_Work order_
From the data that follows, print exactly the lines starting at the one containing "brown banana: 14 -> 13" and ending at the one containing "yellow cupcake: 10 -> 8"; include both of them and nothing more.

_Exercise data_
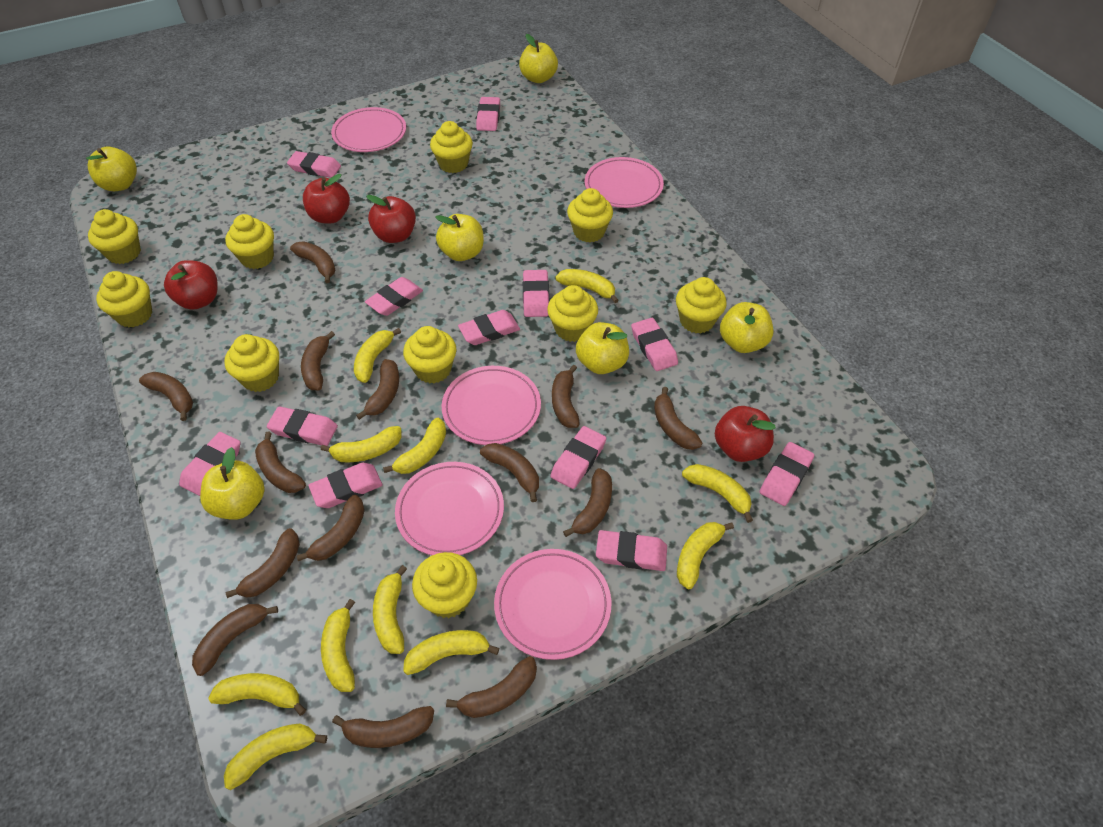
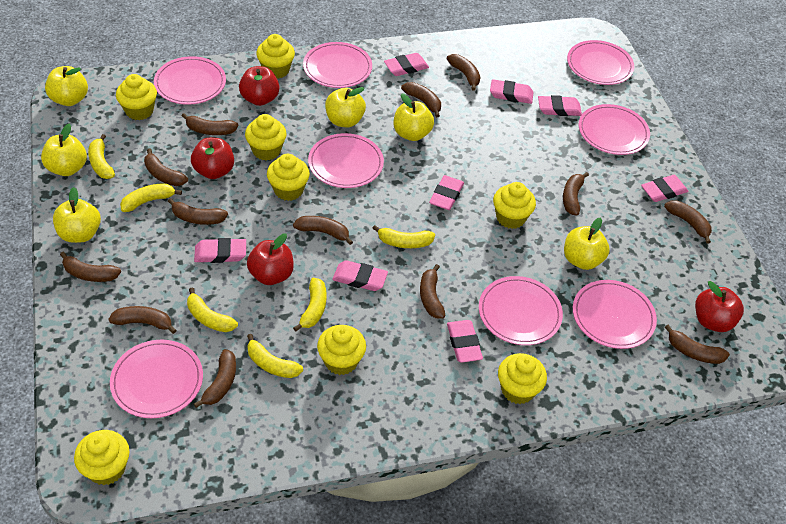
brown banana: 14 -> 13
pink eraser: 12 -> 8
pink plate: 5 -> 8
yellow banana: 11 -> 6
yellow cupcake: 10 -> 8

* * *

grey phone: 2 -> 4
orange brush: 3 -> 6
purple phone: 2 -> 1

* * *

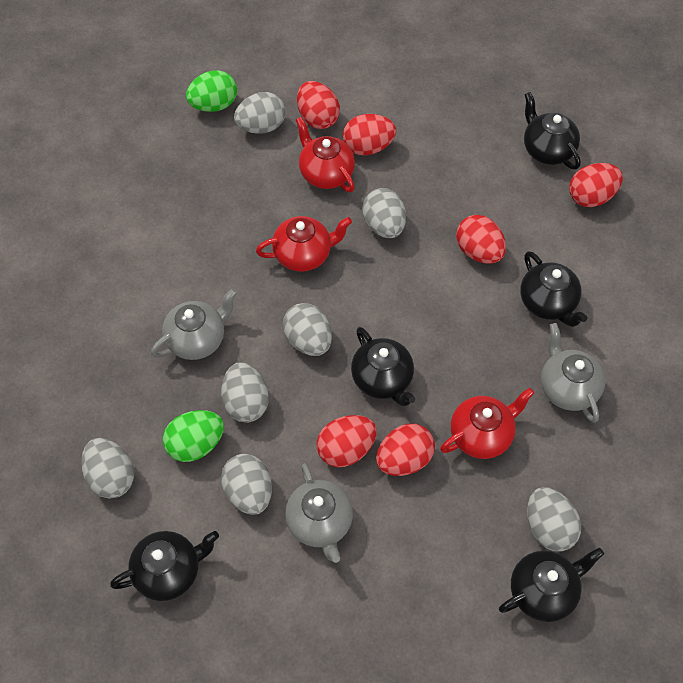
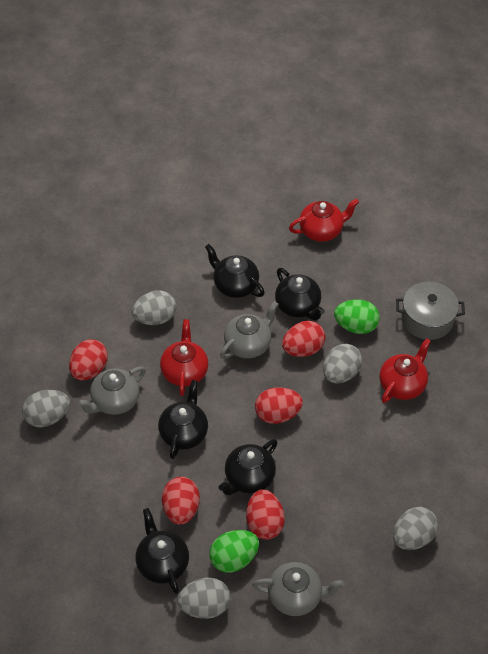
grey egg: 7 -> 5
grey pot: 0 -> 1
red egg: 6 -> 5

_Result of the exercise_
brown banana: 14 -> 13
pink eraser: 12 -> 8
pink plate: 5 -> 8
yellow banana: 11 -> 6
yellow cupcake: 10 -> 8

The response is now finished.